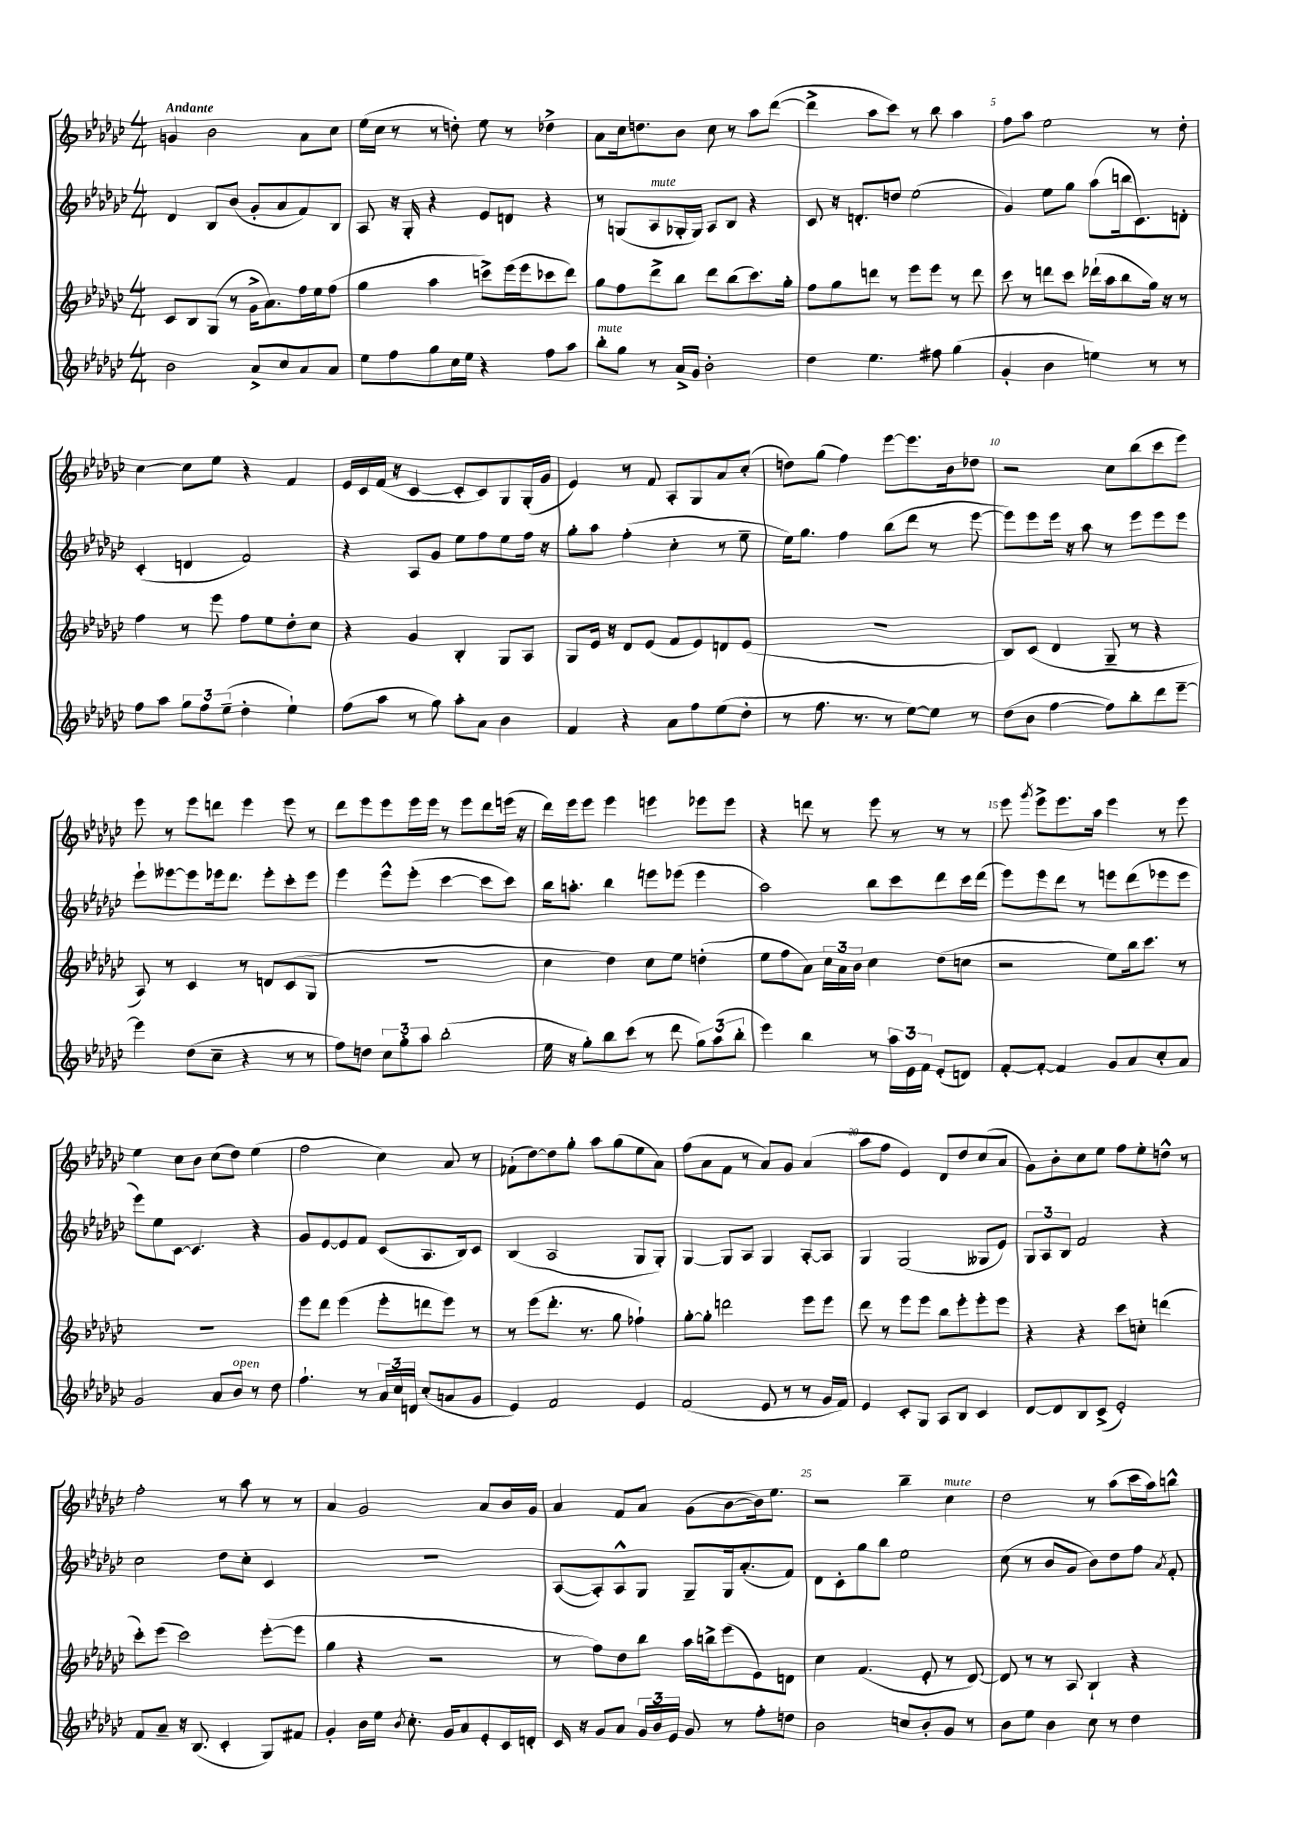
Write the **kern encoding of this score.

**kern	**kern	**kern	**kern
*part4	*part3	*part2	*part1
*staff4	*staff3	*staff2	*staff1
*clefG2	*clefG2	*clefG2	*clefG2
*k[b-e-a-d-g-c-]	*k[b-e-a-d-g-c-]	*k[b-e-a-d-g-c-]	*k[b-e-a-d-g-c-]
*M4/4	*M4/4	*M4/4	*M4/4
=1	=1	=1	=1
!	!	!	!LO:TX:a:B:t=Andante
2b-\	8c-/L	4d-/	4gn/
.	8B-/	.	.
.	(8G-/J	8B-/L	2b-\
.	8r	(8b-/J	.
8a-^/L	16g-^\KL	8g-'/L	.
.	8.a-\)	.	.
8cc-/	.	8a-/	.
8a-/	16ff\L	8f/)	8a-\L
.	16ee-\J	.	.
8a-/J	(8ff\J	8B-/J	8cc-\J
=2	=2	=2	=2
8ee-\L	4gg-\	8A-/	(16ee-\LL
.	.	.	16cc-\JJ
8ff\	.	16r	8r
.	.	16G-'/	.
8gg-\	4aa-\	4r	8r
16cc-\L	.	.	8ddn'\)
16ee-\JJ	.	.	.
4r	8cccn^\L)	8e-/L	8ee-\
.	(16eee-\L	8dn/J	8r
.	16eee-\J	.	.
8ff\L	8ccc-X\	4r	4dd-X^\
8aa-\J	8ddd-\J)	.	.
=3	=3	=3	=3
!LO:TX:a:i:t=mute	!	!	!
8bb-'\L	8gg-\L	8r	8a-\L
8gg-\J	8ff\	(8Gn/L	16cc-\k
.	.	.	8.ddn\
!	!	!LO:TX:a:i:t=mute	!
8r	8ddd-^\	8A-/	.
16a-^/LL	8bb-\J	16G-X'/L	8b-\J
16g-/JJ	.	16G-/JJ)	.
2b-'\	8ddd-\L	8A-/L	8cc-\
.	(8bb-\	8B-/J	8r
.	8.ccc-\)	4r	8aa-\L
.	.	.	([8ddd-\J
.	16gg-'\Jk	.	.
=4	=4	=4	=4
4dd-\	8ff\L	8c-/	4ddd-^\]
.	8gg-\	16r	.
.	.	8.dn'/L	.
4.ee-\	8dddn\J	.	8aa-\L
.	8r	8ddn/J	8ccc-\J)
.	8eee-\L	(2ee-\	8r
8ff#X\	8eee-\J	.	8bb-\
(4gg-\	8r	.	4aa-\
.	8ddd\	.	.
=5	=5	=5	=5
4g-'/	8ccc-\	4g-/)	8ff\L
.	8r	.	8aa-\J
4b-\	8dddn\L	8ee-\L	2ee-\
.	8ccc-\J	8gg-\J	.
4een\)	(16ddd-X`\LL	(8aa-\L	.
.	16aa-\J	.	.
.	8bb-\	16bbn\k	.
.	.	8.c-\)	.
8r	16gg-\Jk)	.	8r
.	16r	.	.
8r	8r	8dn'\J	8dd-'\
!!LO:LB:g=z
=6	=6	=6	=6
8ff\L	4ff\	(4c-'/	[4cc-\
8aa-\J	.	.	.
12gg-\L	8r	4dn/	8cc-\L]
12ff\	.	.	.
.	8eee-\	.	8ee-\J
(12ee-~\J	.	.	.
4dd-'\	8ff\L	2f/)	4r
.	8ee-\	.	.
4ee-`\)	8dd-'\	.	4f/
.	8cc-\J	.	.
=7	=7	=7	=7
(8ff\L	4r	4r	16e-/LL
.	.	.	16c-/
8aa-\J	.	.	(16f/JJ
.	.	.	16r
8r	4g-/	8A-/L	[4c-/
8gg-\)	.	8g-/J	.
8aa-'\L	4B-'/	8ee-\L	8c-'/L]
8a-\J	.	8ff\	8c-/)
4b-\	8G-/L	8ee-\	8G-/
.	8A-/J	16ff\Jk	(16G-'/L
.	.	16r	16g-/JJ
=8	=8	=8	=8
4f/	8G-/L	8gg-'\L	4e-/)
.	16e-/Jk	8aa-\J	.
.	16r	.	.
4r	8d-/L	(4ff'\	8r
.	(8e-/J	.	8f/
8a-\L	8f/L	4cc-'\	8A-'/L
8ff\	8e-/)	.	8G-/
(8ee-\	8dn/	8r	8a-/
8dd-'\J	(8e-/J	8ee-~\	(8cc-'/J
=9	=9	=9	=9
8r	1r	16ee-\KL)	8ddn\L)
.	.	8.gg-\J	.
8.ff\	.	.	(8gg-\J
.	.	4ff\	4ff\)
8.r	.	.	.
8r	.	(8bb-\L	[8eee-\L
[8ee-\L)	.	8ddd-\J	8.eee-\]
8ee-\J]	.	8r	.
.	.	.	16b-\k
8r	.	[8eee-\	8dd-X\J
=10	=10	=10	=10
(8dd-\L	8B-/L)	8eee-\L])	2r
8b-\J	(8c-/J	8eee-\	.
[4ff\	4d-/	16eee-\Jk	.
.	.	16r	.
.	.	8aa-\	.
8ff\L])	8G-~/	8r	8cc-\L
8bb-'\	8r	8eee-\L	(8bb-\
8ddd-\	4r	8eee-\	8ccc-\
[8eee-~\J	.	8eee-\J	8eee-\J)
!!LO:LB:g=z
=11	=11	=11	=11
4eee-\]	8A-/)	8eee-`\L	8eee-\
.	8r	[8eee--X\	8r
(8dd-\L	4c-/	8eee--\]	8eee-\L
8cc-~\J	.	16eee-X\k	8dddn\J
.	.	8.ddd-\J	.
4r	8r	.	4eee-\
.	8dn/L	8eee-'\L	.
8r	(8c-/	8ccc-'\	8eee-\
8r	8G-/J	8eee-\J	8r
=12	=12	=12	=12
8ff\L)	1r	4eee-\	8ddd-\L
8ddn\J	.	.	8eee-\
12cc-\L	.	8eee-^^\L	8eee-\
12gg-'\	.	.	.
.	.	(8eee-'\J	16eee-\L
12aa-\J	.	.	.
.	.	.	16eee-\JJ
(2bb-'\	.	[4ccc-\	8r
.	.	.	8eee-\L
.	.	8ccc-\L]	8ddd-\
.	.	8ccc-\J)	(16eeen\Jk
.	.	.	16r
=13	=13	=13	=13
16ee-\	4cc-\	16bb-\KL	16ddd-\LL)
16r	.	8.aan'\J	16eee-\J
8gg-'\L)	.	.	8eee-\J
8bb-\	4dd-\)	4bb-\	4eee-\
(8ccc-\J	.	.	.
8r	8cc-\L	8eeen\L	4eeen\
8ddd-\	8ee-\J	(8eee-X\J	.
12gg-\L)	(4ddn'\	4eee-\	8eee-X\L
(12aa-\	.	.	.
.	.	.	8eee-\J
12bb-'\J	.	.	.
=14	=14	=14	=14
4eee-\)	8ee-\L	2aa-\)	4r
.	8ff\	.	.
4bb-\	8a-\J)	.	8dddn\
.	24cc-\LL	.	8r
.	24a-\	.	.
.	24b-\JJ	.	.
8r	4cc-\	8bb-\L	8eee-\
24aa-\LL	.	8ccc-\	8r
24e-\	.	.	.
24f\JJ	.	.	.
(8e-'/L	(8dd-\L	8ddd-\	8r
8dn/J)	8ccn\J	16ccc-\L	8r
.	.	(16ddd-\JJ	.
=15	=15	=15	=15
[8f'/L	2r	8eee-\L)	8eee-\
.	.	.	8qggg-/
8f'/J_	.	8eee-\	8eee-^\L
4f/]	.	8ddd-\J	8.eee-\
.	.	8r	.
.	.	.	16aa-\Jk
8g-/L	8ee-\L)	8eeen\L	4eee-\
8a-/	16bb-\k	(8ddd-\	.
.	8.ccc-\J	.	.
8cc-'/	.	8eee-X\	8r
8a-/J	8r	8eee-\J	8eee-\
!!LO:LB:g=z
=16	=16	=16	=16
2g-/	1r	8eee-\L)	4ee-\
.	.	8ee-\	.
.	.	[8c-\J	8cc-\L
.	.	4.c-/]	8b-\J
8a-/L	.	.	(8cc-\L
!LO:TX:a:i:t=open	!	!	!
8b-/J	.	.	8dd-\J)
8r	.	4r	(4ee-\
8dd-\	.	.	.
=17	=17	=17	=17
4.ff`\	8eee-\L	8g-/L	2ff\
.	8ddd-\J	[8e-/	.
.	(4eee-\	8e-/]	.
8r	.	8f/J	.
24a-/LL	8eee-'\L	(8c-/L	4cc-\)
24cc-/	.	.	.
24dn/JJ	.	.	.
(8cc-'/L	8dddn\	8.A-/	.
8an/	8eee-\J)	.	8a-/
.	.	16B-/k)	.
8g-/J	8r	8c-/J	8r
=18	=18	=18	=18
4e-/)	8r	(4B-/	(8f-X`\L
.	(8eee-\L	.	[8dd-\)
2f/	8.ddd-'\J	2A-/	8dd-\]
.	.	.	8gg-'\J
.	8.r	.	.
.	.	.	8aa-\L
.	8gg-\	.	(8gg-\
4e-/	4ff-X`\)	8G-/L	8ee-\
.	.	8G-'/J)	8a-\J)
=19	=19	=19	=19
(2f/	[8gg-'\L	[4G-/	(8ff\L
.	8gg-'\J]	.	8a-\
.	2dddn\	8G-/L]	8f\J
.	.	8A-/J	8r
8e-/	.	4G-/	8a-/L)
8r	.	.	8g-/J
8r	8eee-\L	[8A-'/L	(4a-/
16g-/LL	8eee-\J	8A-/J]	.
16f/JJ)	.	.	.
=20	=20	=20	=20
4e-/	8ddd-\	4G-/	8aa-\L
.	8r	.	8ff\J
8c-'/L	8eee-\L	(2G-/	4e-/)
8G-/J	8eee-\J	.	.
8A-/L	8bb-\L	.	8d-/L
8B-/J	8eee-'\	.	8dd-/
4c-/	8eee-'\	8G--X/L	(8cc-/
.	8eee-\J	8e-/J)	8a-/J
=21	=21	=21	=21
[8d-/L	4r	12G-/L	8g-\L)
.	.	12A-/	.
8d-/]	.	.	8b-'\
.	.	12B-/J	.
8B-/	4r	2f/	8cc-\
(8c-^/J	.	.	8ee-\J
2e-'/)	8ccc-\L	.	8ff\L
.	8ccn'\J	.	8ee-'\
.	(4dddn\	4r	8ddn^^\J
.	.	.	8r
!!LO:LB:g=z
=22	=22	=22	=22
8f/L	8ccc-'\L)	2cc-\	2ff'\
8a-~/J	(8eee-\J	.	.
16r	2ccc-\)	.	.
(8.B-/	.	.	.
4c-'/	.	8dd-\L	8r
.	.	8cc-'\J	8aa-\
8G-/L)	([8eee-'\L	4c-/	8r
8f#X/J	8eee-\J]	.	8r
=23	=23	=23	=23
4g-'/	4gg-\	1r	4a-/
16b-\LL	4r	.	2g-/
16ee-\JJ	.	.	.
8qb-/	.	.	.
8.cc-'\	.	.	.
.	2r	.	.
16g-/KL	.	.	.
8a-/	.	.	.
8e-'/	.	.	8a-/L
16c-/L	.	.	16b-/L
16dn'/JJ	.	.	16g-/JJ
=24	=24	=24	=24
16c-/	8r	([8A-/L	4a-/
16r	.	.	.
8g-/L	8ff\L)	8A-'/])	.
8a-/J	8dd-\	8A-^^/	8f/L
24g-/LL	8bb-\J	8G-/J	8a-/J
24b-/	.	.	.
24e-/JJ	.	.	.
8g-/	16aa-\LL	8G-~/L	(8g-\L
.	16bbn^\J	.	.
8r	(8eee-\	16G-/k	[8b-\
.	.	(8.a-'/	.
8ff'\L	8e-\)	.	16b-\k])
.	.	.	8.ee-\J
8ddn\J	8dn\J	8f/J)	.
=25	=25	=25	=25
2b-\	4cc-\	8d-\L	2r
.	.	8c-'\	.
.	(4.f/	8gg-\	.
.	.	8bb-\J	.
8ccn/L	.	2ee-\	4bb-~\
8b-'/	8e-'/	.	.
!	!	!	!LO:TX:a:i:t=mute
8g-/J	8r	.	4cc-\
8r	[8d-/)	.	.
=26	=26	=26	=26
8b-\L	8d-/]	(8cc-\	2dd-\
8ee-\J	8r	8r	.
4b-\	8r	8b-/L	.
.	8A-/	8g-/J	.
8cc-\	4B-`/	8b-\L)	8r
8r	.	8dd-\	(8aa-\L
4dd-\	4r	8ff\J	16ccc-\L
.	.	.	16aa-\J)
.	.	8qa-/	.
.	.	8f'/	8bbn^^\J
==	==	==	==
*-	*-	*-	*-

* _What is required_:
How many lines in the rows above contain the string "mute"? Case counts, and the reply should be only the number.

* _The solution_:
3